## EXERCISE REQUIREMENTS
Report each line of the records below that holds the word "soap".

## EXERCISE DATA
Content starts

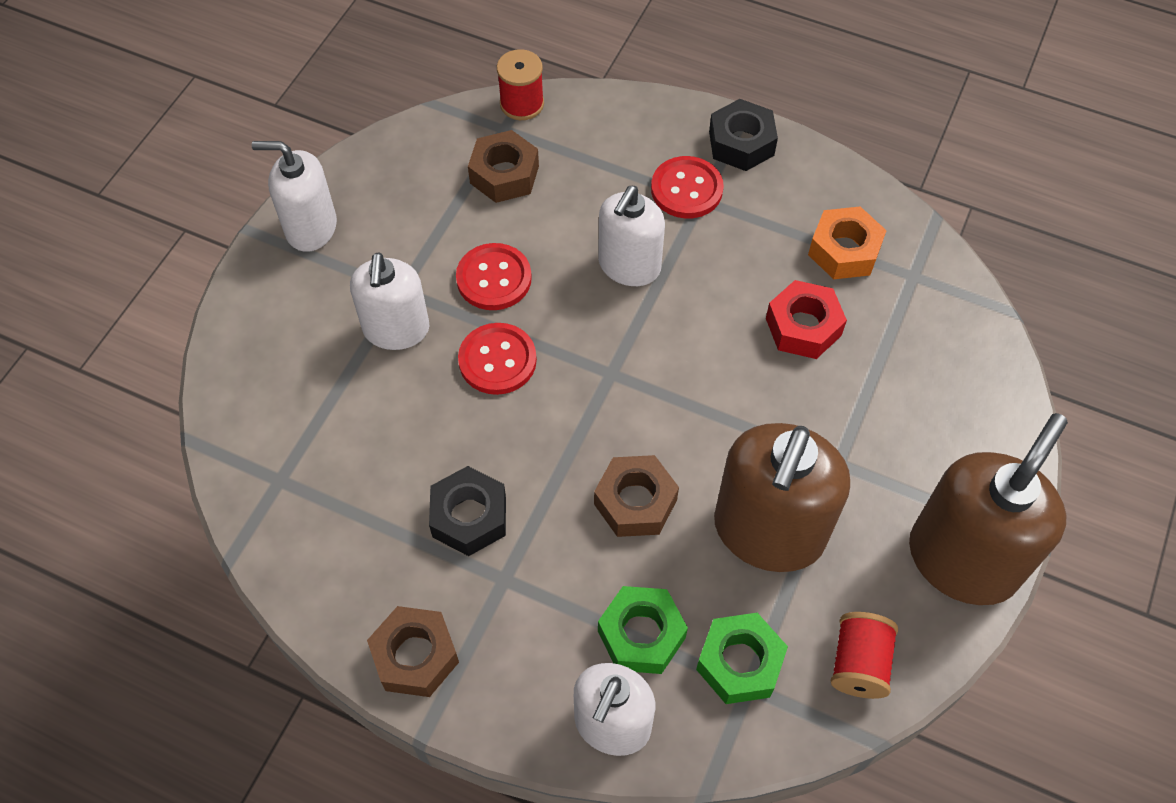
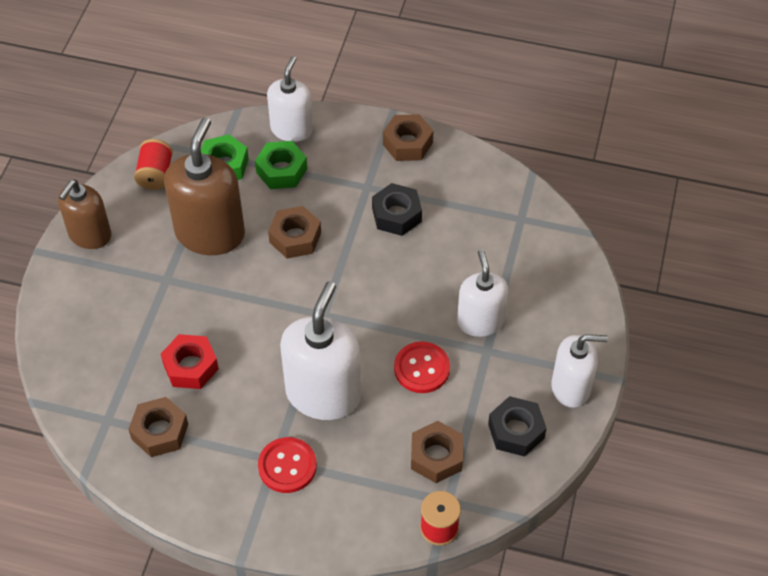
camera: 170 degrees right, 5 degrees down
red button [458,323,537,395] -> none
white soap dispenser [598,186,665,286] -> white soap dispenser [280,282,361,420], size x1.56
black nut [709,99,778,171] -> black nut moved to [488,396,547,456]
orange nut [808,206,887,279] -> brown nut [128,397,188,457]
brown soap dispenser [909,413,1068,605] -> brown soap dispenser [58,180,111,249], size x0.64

Content ends
Content starts

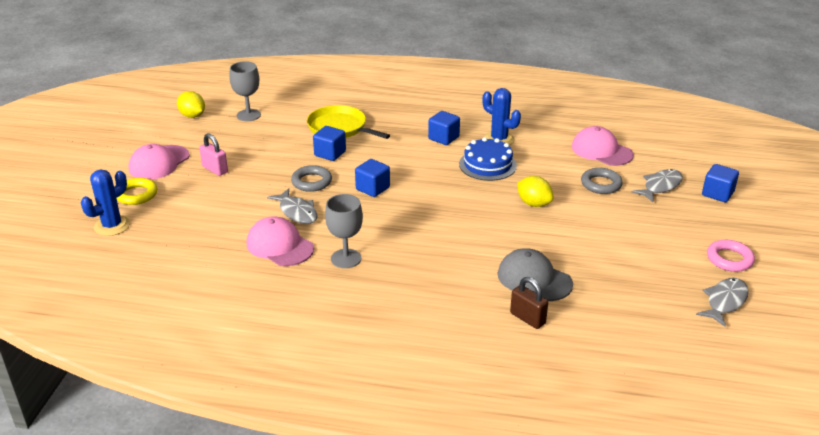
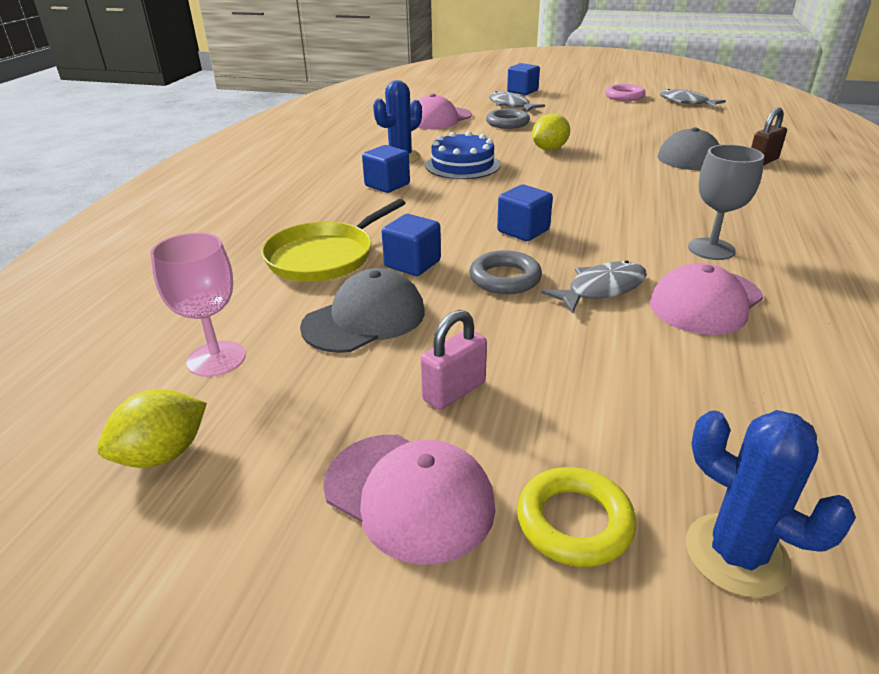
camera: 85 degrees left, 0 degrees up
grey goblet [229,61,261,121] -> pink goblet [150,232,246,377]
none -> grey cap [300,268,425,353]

Content ends

## EXPECTED OUTPUT
white soap dispenser [598,186,665,286] -> white soap dispenser [280,282,361,420], size x1.56
brown soap dispenser [909,413,1068,605] -> brown soap dispenser [58,180,111,249], size x0.64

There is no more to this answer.